EXERCISE DATA –
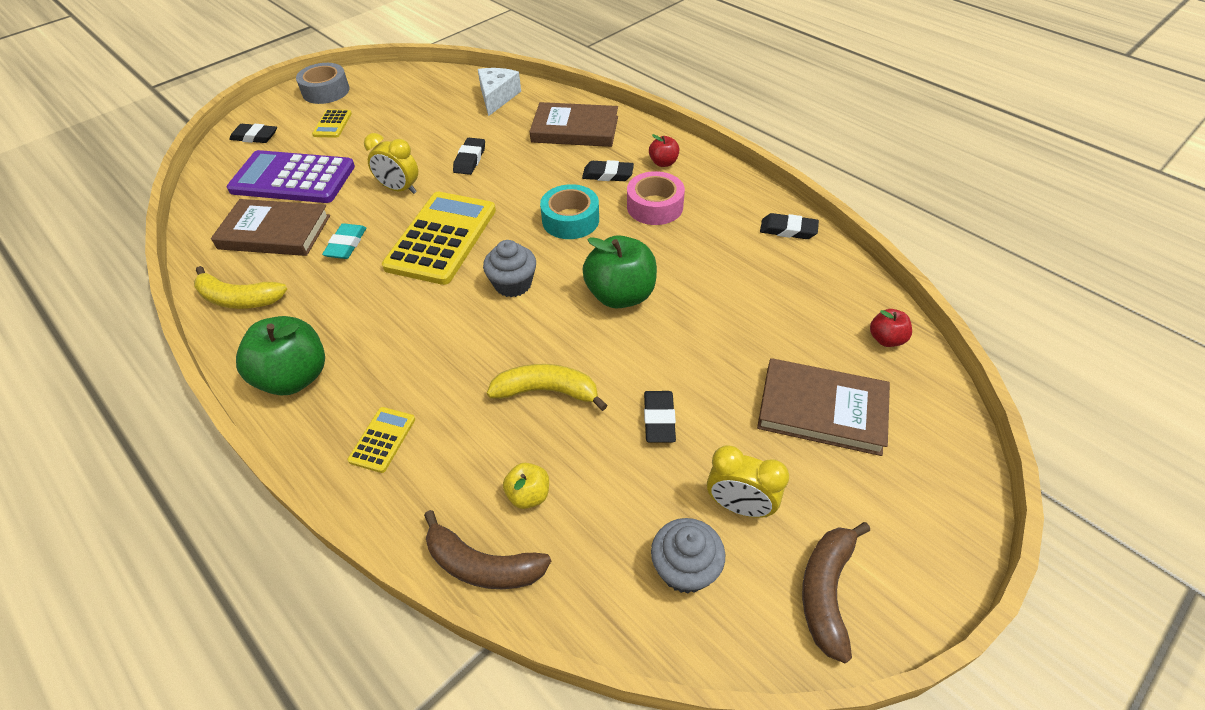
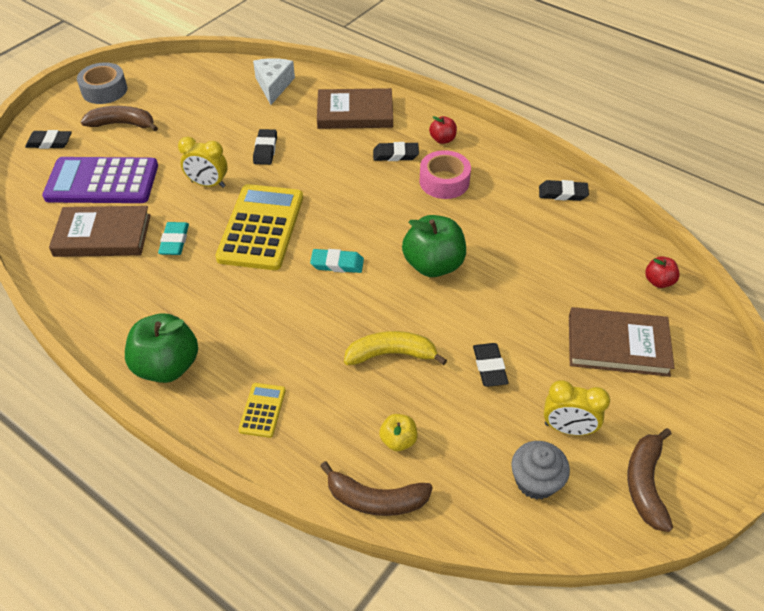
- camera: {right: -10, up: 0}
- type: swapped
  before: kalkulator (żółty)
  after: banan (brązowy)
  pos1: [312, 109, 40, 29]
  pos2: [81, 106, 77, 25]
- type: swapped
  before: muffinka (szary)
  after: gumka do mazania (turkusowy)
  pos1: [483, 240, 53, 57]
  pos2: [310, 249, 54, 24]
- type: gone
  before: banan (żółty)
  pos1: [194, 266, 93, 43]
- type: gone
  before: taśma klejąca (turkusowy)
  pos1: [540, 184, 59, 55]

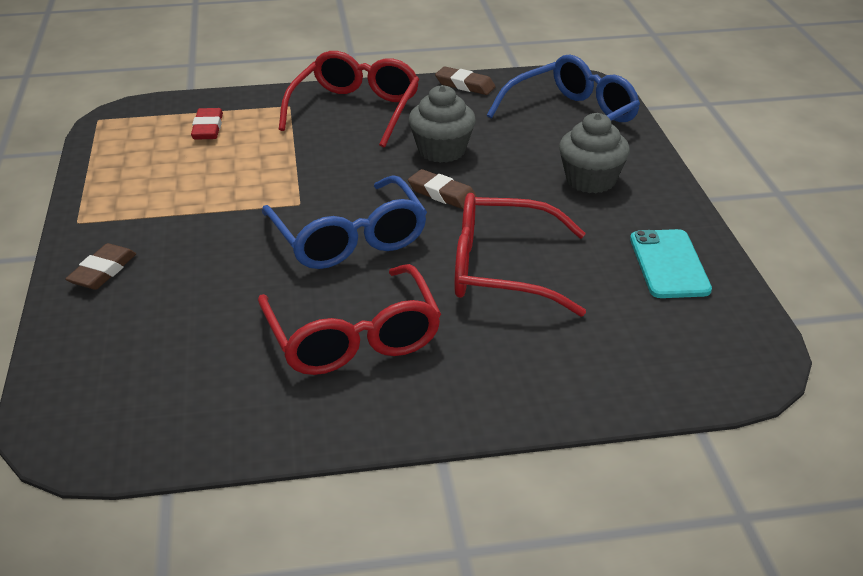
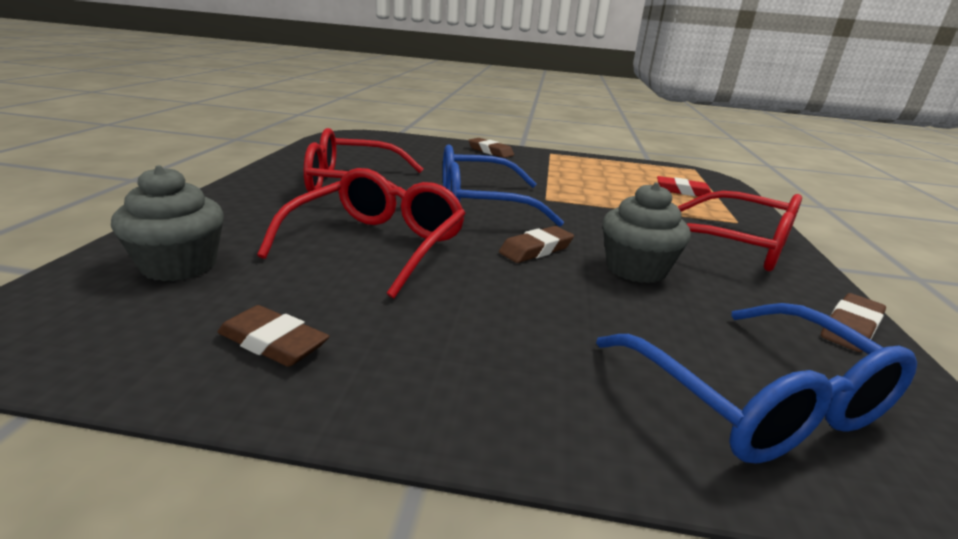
- camera: {right: 105, up: -10}
- type: shifted
  before: muffinka (szary)
  pos1: [559, 113, 71, 80]
  pos2: [111, 165, 113, 116]
- type: swapped
  before: telefon (turkusowy)
  after: gumka do mazania (brązowy)
  pos1: [630, 229, 82, 69]
  pos2: [218, 305, 111, 62]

PROBLEM DETAILS – Check the listing for the word "camera". Show each line that has it.

SOLUTION FOR THIS EXERCISE –
- camera: {right: -10, up: 0}
- camera: {right: 105, up: -10}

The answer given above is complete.